What the task requires – Hunt through the lines below for the string "satellite" and copy each one that has it.

[Entries taken from a collection]
----------
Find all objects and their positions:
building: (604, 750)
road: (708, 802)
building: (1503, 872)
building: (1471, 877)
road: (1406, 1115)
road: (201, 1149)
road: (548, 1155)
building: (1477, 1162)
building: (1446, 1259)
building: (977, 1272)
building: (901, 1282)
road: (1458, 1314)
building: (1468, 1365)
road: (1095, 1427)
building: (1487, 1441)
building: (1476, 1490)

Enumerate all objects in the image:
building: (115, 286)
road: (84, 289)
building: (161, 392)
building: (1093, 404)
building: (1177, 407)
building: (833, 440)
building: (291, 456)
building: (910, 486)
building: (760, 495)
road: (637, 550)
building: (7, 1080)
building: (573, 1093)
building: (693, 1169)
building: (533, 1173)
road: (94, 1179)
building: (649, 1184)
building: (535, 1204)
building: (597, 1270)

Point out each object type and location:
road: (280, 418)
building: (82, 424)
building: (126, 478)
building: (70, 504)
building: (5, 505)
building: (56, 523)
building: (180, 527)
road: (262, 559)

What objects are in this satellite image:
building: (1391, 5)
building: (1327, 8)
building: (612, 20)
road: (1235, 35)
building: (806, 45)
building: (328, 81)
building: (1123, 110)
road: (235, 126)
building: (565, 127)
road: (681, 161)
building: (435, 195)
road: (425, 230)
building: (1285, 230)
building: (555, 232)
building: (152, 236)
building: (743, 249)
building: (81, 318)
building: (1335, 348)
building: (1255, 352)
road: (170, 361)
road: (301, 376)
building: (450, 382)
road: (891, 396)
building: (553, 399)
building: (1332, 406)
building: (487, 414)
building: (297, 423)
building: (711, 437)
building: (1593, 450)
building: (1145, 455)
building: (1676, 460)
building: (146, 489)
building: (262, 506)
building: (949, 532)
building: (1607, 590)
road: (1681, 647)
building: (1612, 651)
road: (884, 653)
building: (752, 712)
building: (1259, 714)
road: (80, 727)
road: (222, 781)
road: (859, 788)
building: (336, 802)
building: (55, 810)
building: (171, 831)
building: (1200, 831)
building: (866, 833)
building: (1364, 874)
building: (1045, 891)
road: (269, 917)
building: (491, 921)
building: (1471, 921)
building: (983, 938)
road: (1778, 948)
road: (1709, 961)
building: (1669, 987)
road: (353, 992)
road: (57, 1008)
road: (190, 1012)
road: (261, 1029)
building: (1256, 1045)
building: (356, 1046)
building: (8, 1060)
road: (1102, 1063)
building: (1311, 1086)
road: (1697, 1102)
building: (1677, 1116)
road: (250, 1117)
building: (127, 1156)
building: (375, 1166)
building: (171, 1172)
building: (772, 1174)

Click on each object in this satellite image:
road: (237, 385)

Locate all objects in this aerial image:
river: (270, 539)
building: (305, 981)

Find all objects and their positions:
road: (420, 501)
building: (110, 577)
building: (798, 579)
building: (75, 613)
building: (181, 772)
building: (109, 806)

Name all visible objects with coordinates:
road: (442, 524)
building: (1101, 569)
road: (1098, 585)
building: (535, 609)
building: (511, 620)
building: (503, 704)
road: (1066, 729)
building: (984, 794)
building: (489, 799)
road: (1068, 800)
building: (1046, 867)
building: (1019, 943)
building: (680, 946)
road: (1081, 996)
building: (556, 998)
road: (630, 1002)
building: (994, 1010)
----------
Task response –
What objects are in this satellite image:
Click on each object in this satellite image:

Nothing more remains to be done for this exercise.